Activity: Nothing but an exact copy of the listing should be given.

Records for processing:
Start of Block

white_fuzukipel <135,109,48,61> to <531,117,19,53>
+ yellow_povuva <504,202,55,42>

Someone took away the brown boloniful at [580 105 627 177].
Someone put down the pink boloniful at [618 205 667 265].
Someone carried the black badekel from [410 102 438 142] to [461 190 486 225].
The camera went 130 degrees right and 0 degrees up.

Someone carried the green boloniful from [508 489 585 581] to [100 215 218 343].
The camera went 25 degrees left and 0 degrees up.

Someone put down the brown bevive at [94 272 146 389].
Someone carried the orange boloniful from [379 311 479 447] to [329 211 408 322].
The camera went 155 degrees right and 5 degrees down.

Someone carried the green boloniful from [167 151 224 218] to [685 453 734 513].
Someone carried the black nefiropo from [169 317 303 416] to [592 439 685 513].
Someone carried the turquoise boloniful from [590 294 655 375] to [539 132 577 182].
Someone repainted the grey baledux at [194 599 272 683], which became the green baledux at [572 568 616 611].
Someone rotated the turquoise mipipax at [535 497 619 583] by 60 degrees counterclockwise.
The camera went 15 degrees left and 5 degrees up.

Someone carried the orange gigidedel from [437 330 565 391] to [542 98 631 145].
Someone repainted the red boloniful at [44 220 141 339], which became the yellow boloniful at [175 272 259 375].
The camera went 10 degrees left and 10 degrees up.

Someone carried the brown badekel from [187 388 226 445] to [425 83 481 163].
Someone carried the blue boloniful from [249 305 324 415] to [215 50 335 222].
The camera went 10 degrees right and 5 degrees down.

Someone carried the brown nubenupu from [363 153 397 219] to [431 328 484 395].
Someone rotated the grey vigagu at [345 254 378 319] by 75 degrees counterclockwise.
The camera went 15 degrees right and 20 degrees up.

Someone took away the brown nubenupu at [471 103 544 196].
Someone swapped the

End of Block

Reply:
white_fuzukipel <135,109,48,61> to <531,117,19,53>
+ yellow_povuva <504,202,55,42>

Someone took away the brown boloniful at [580 105 627 177].
Someone put down the pink boloniful at [618 205 667 265].
Someone carried the black badekel from [410 102 438 142] to [461 190 486 225].
The camera went 130 degrees right and 0 degrees up.

Someone carried the green boloniful from [508 489 585 581] to [100 215 218 343].
The camera went 25 degrees left and 0 degrees up.

Someone put down the brown bevive at [94 272 146 389].
Someone carried the orange boloniful from [379 311 479 447] to [329 211 408 322].
The camera went 155 degrees right and 5 degrees down.

Someone carried the green boloniful from [167 151 224 218] to [685 453 734 513].
Someone carried the black nefiropo from [169 317 303 416] to [592 439 685 513].
Someone carried the turquoise boloniful from [590 294 655 375] to [539 132 577 182].
Someone repainted the grey baledux at [194 599 272 683], which became the green baledux at [572 568 616 611].
Someone rotated the turquoise mipipax at [535 497 619 583] by 60 degrees counterclockwise.
The camera went 15 degrees left and 5 degrees up.

Someone carried the orange gigidedel from [437 330 565 391] to [542 98 631 145].
Someone repainted the red boloniful at [44 220 141 339], which became the yellow boloniful at [175 272 259 375].
The camera went 10 degrees left and 10 degrees up.

Someone carried the brown badekel from [187 388 226 445] to [425 83 481 163].
Someone carried the blue boloniful from [249 305 324 415] to [215 50 335 222].
The camera went 10 degrees right and 5 degrees down.

Someone carried the brown nubenupu from [363 153 397 219] to [431 328 484 395].
Someone rotated the grey vigagu at [345 254 378 319] by 75 degrees counterclockwise.
The camera went 15 degrees right and 20 degrees up.

Someone took away the brown nubenupu at [471 103 544 196].
Someone swapped the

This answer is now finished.